Copy out the full listing exactly, omitting any picture it contains.
================
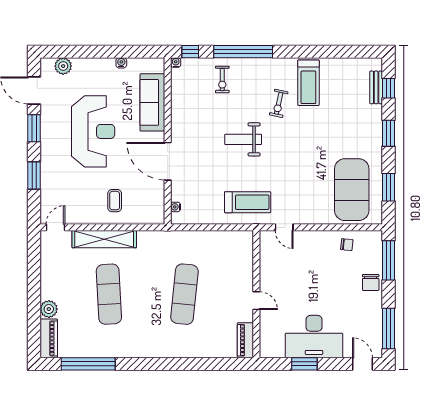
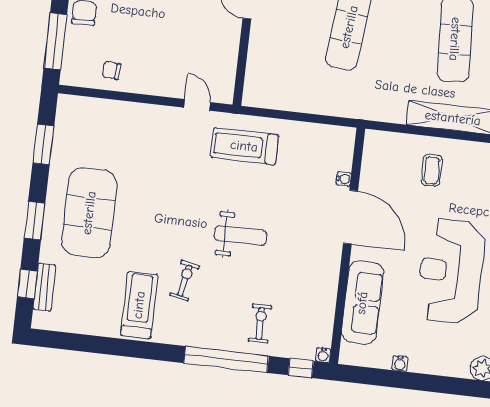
exercise mat: (352, 190) -> (89, 213), moved
water cooler: (176, 207) -> (344, 179), moved

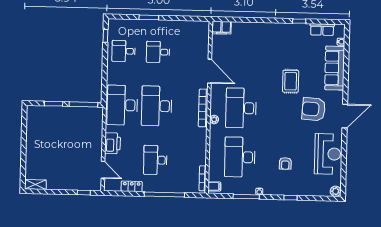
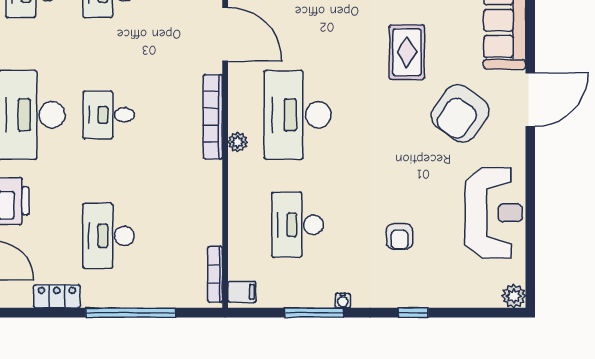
desk: (157, 106) -> (109, 115), width x0.53, depth x0.77
armchair: (314, 109) -> (460, 113), turned -59
door: (345, 116) -> (530, 100), moved
desk: (240, 157) -> (298, 225), width x0.73, depth x0.77

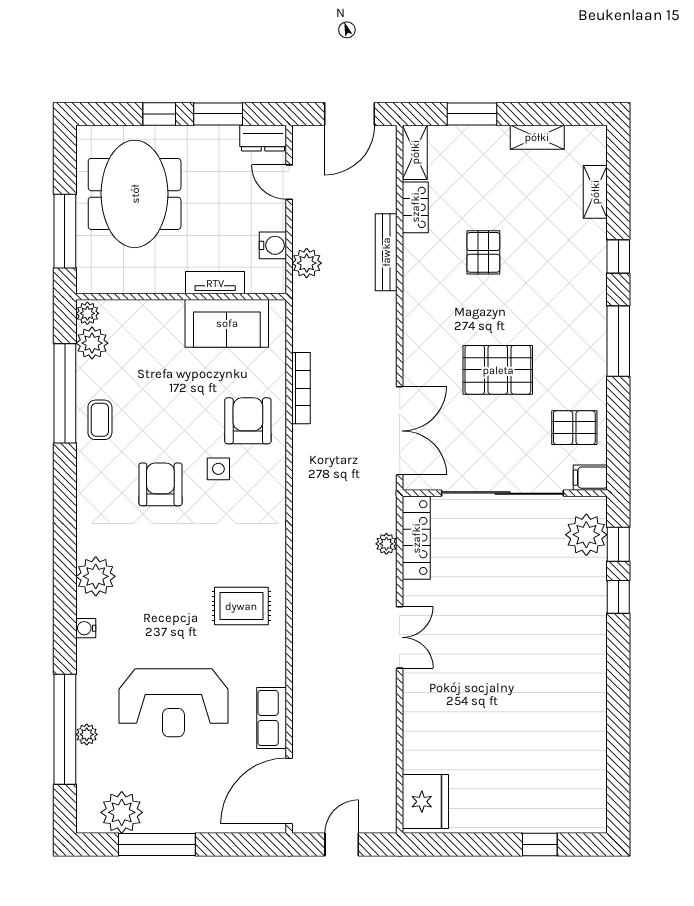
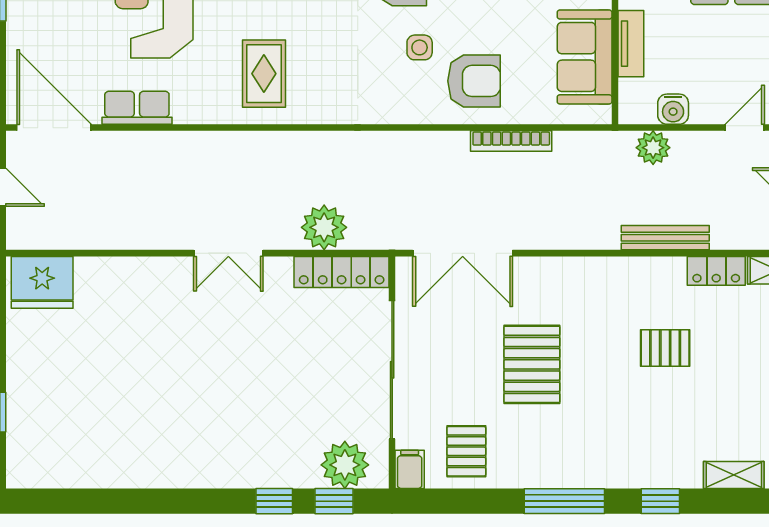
plant: (386, 544) -> (324, 227), width x1.88, depth x1.88

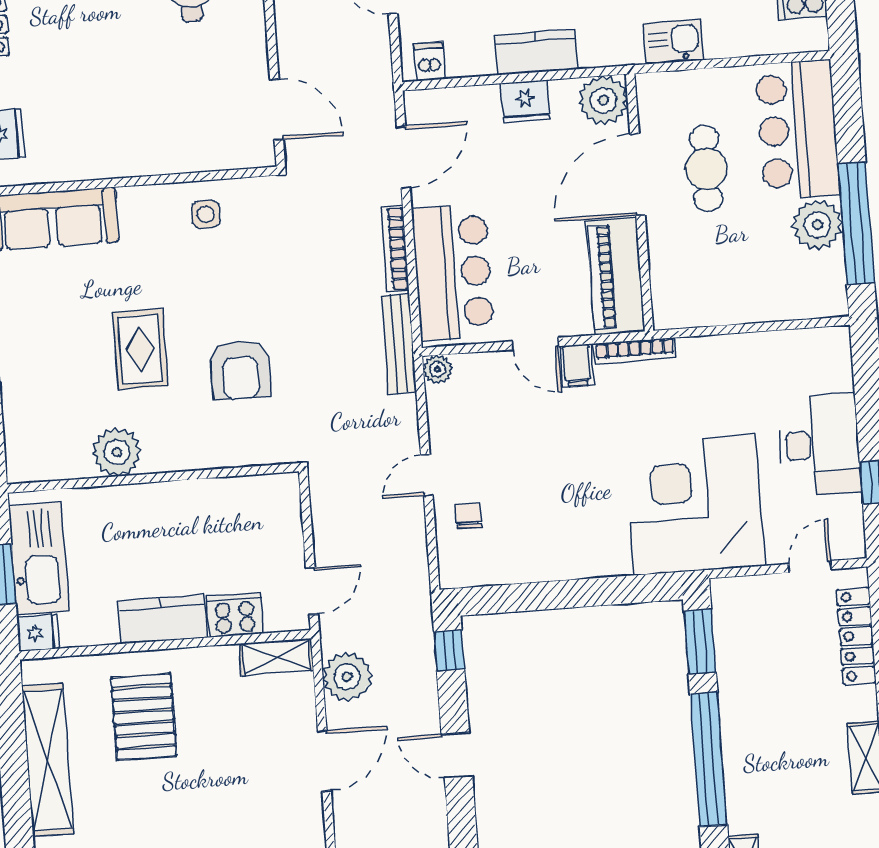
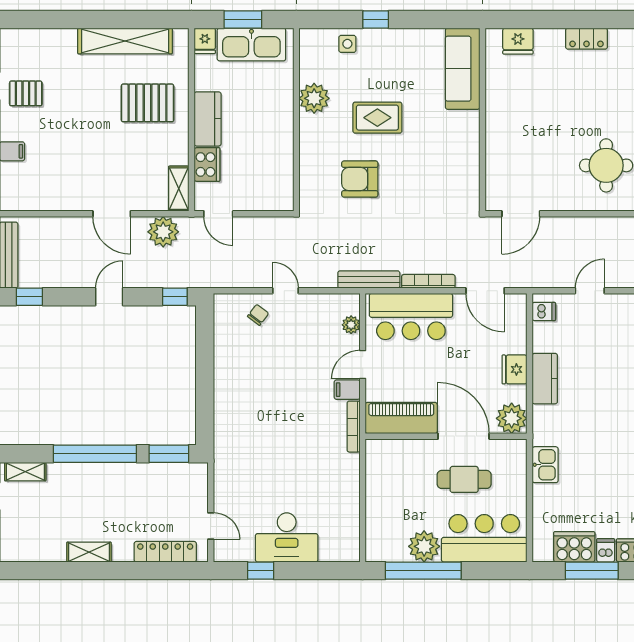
side table: (206, 214) -> (347, 44), moved
plant: (438, 369) -> (351, 325), moved
corner desk: (695, 505) -> (255, 457), removed
chair: (468, 516) -> (258, 315), turned -53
================
■ **Output below**:
exercise mat: (352, 190) -> (89, 213), moved
water cooler: (176, 207) -> (344, 179), moved

desk: (157, 106) -> (109, 115), width x0.53, depth x0.77
armchair: (314, 109) -> (460, 113), turned -59
door: (345, 116) -> (530, 100), moved
desk: (240, 157) -> (298, 225), width x0.73, depth x0.77

plant: (386, 544) -> (324, 227), width x1.88, depth x1.88

side table: (206, 214) -> (347, 44), moved
plant: (438, 369) -> (351, 325), moved
corner desk: (695, 505) -> (255, 457), removed
chair: (468, 516) -> (258, 315), turned -53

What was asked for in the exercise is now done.